— TASK STATEMENT —
Each line below from the line with "D1: zener 5.1V (A n13, K GND) -> none" to the line with "R9: 1.8M (+3V3, n5) -> 1.8M (n3, n5)" must be copied exactly, including those two, and no picture may appear in the copy.

— EXERCISE MATERIAL —
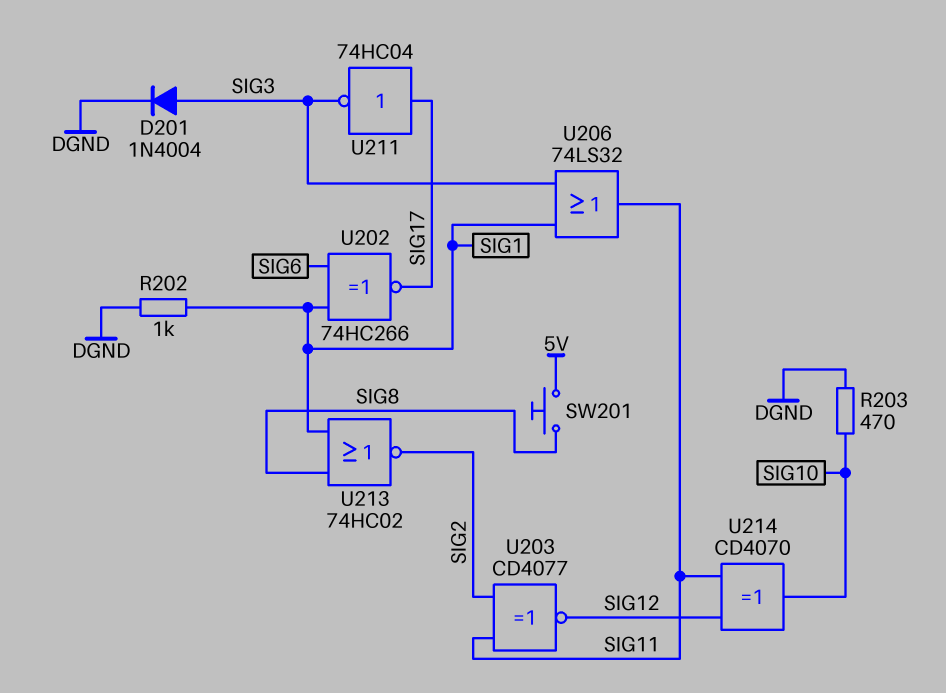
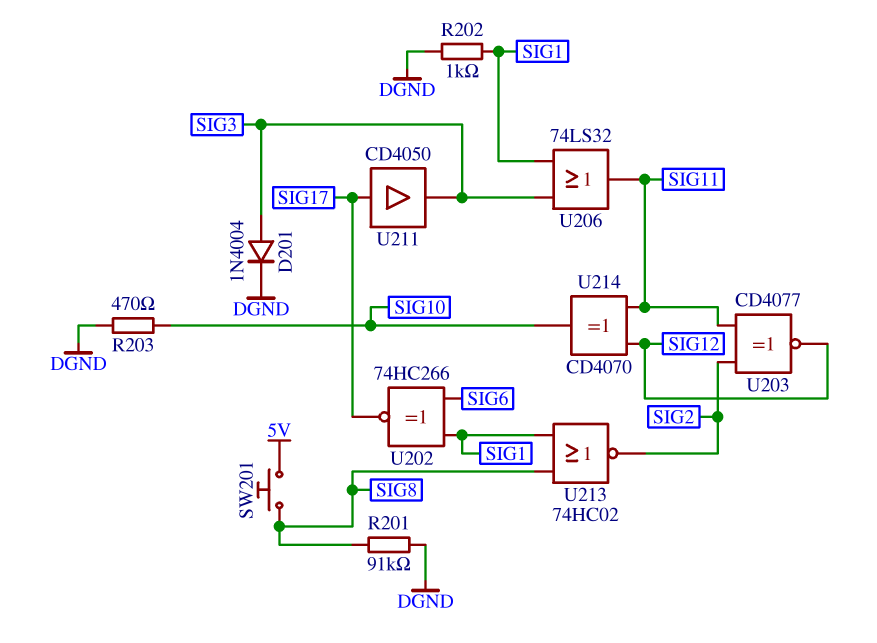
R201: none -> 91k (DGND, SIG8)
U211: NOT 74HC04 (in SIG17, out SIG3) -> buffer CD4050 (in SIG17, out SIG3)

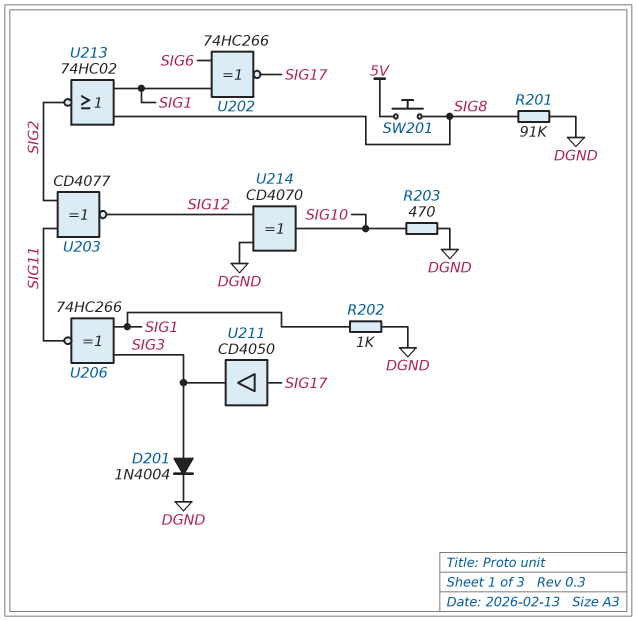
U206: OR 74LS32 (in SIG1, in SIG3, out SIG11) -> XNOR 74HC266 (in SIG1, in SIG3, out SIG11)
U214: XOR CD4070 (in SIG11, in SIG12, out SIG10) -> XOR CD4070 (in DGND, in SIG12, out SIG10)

* * *

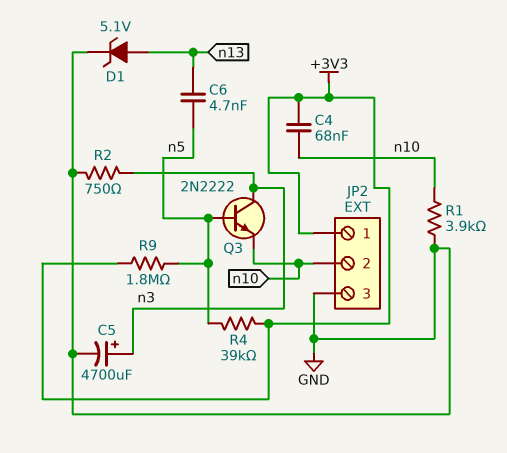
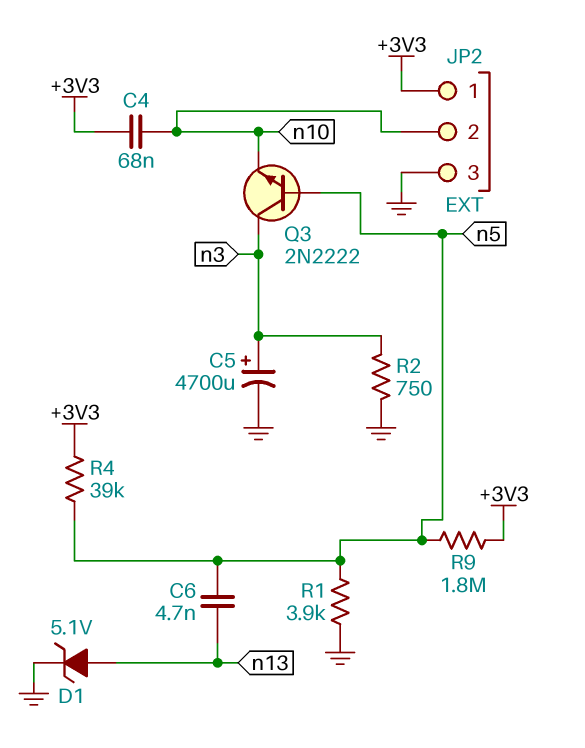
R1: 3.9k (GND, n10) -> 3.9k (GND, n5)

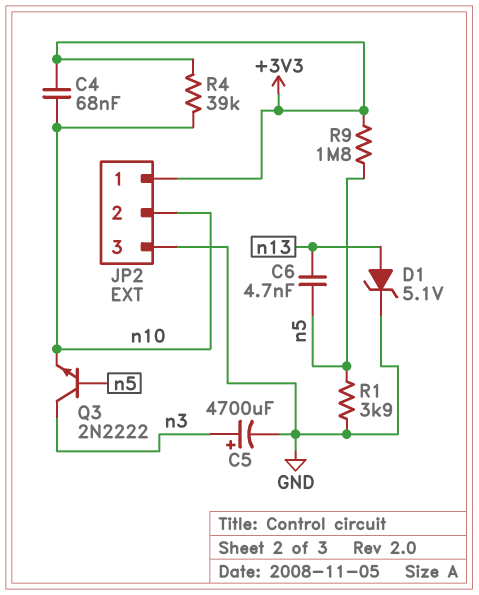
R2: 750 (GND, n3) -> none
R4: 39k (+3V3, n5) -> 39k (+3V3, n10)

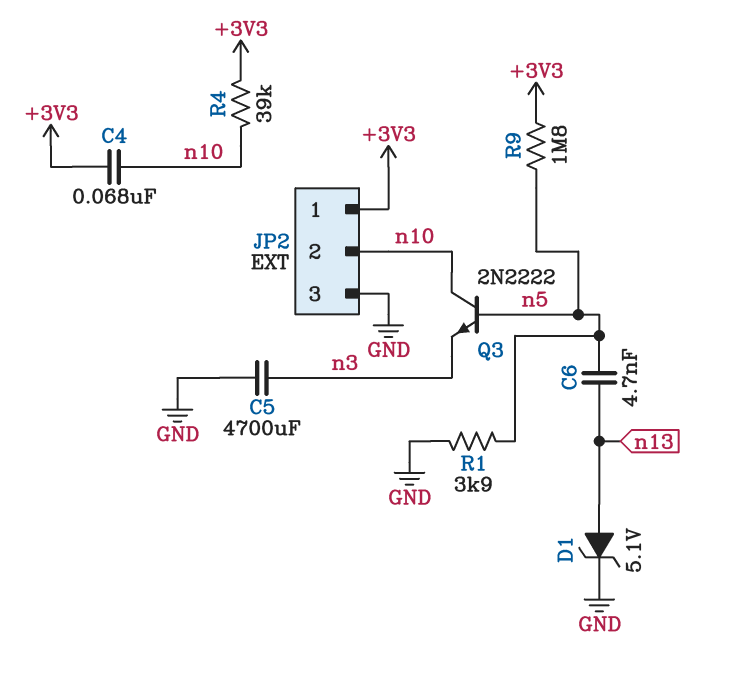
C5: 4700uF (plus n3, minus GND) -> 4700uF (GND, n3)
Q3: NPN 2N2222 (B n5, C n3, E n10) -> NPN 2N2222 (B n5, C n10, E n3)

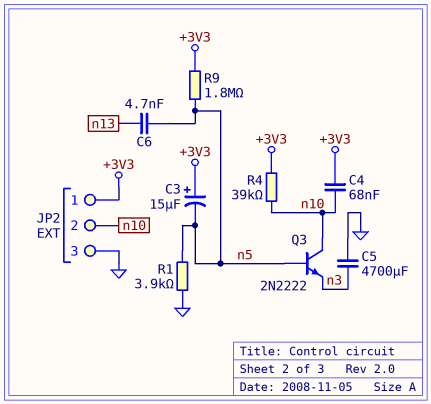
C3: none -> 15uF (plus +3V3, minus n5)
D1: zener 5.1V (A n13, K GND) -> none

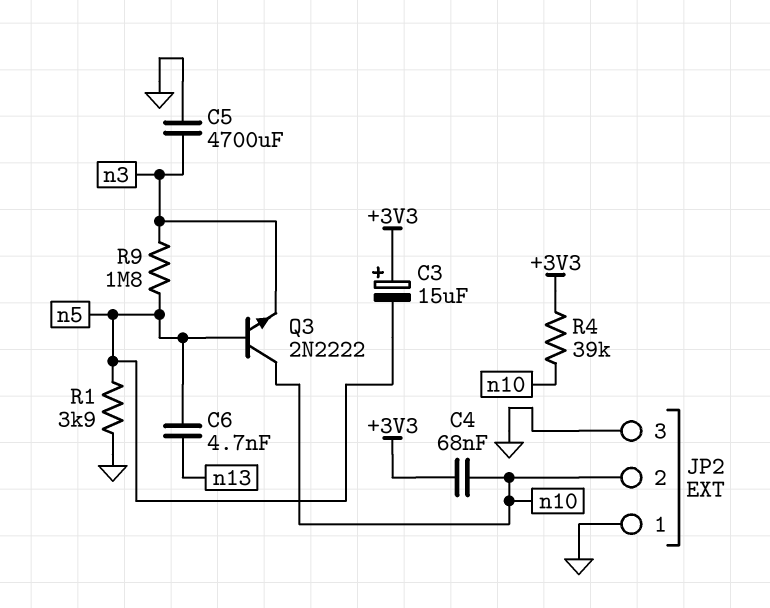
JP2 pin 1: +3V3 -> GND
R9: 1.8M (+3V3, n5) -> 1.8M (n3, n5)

— PROBLEM SOLUTION —
D1: zener 5.1V (A n13, K GND) -> none

JP2 pin 1: +3V3 -> GND
R9: 1.8M (+3V3, n5) -> 1.8M (n3, n5)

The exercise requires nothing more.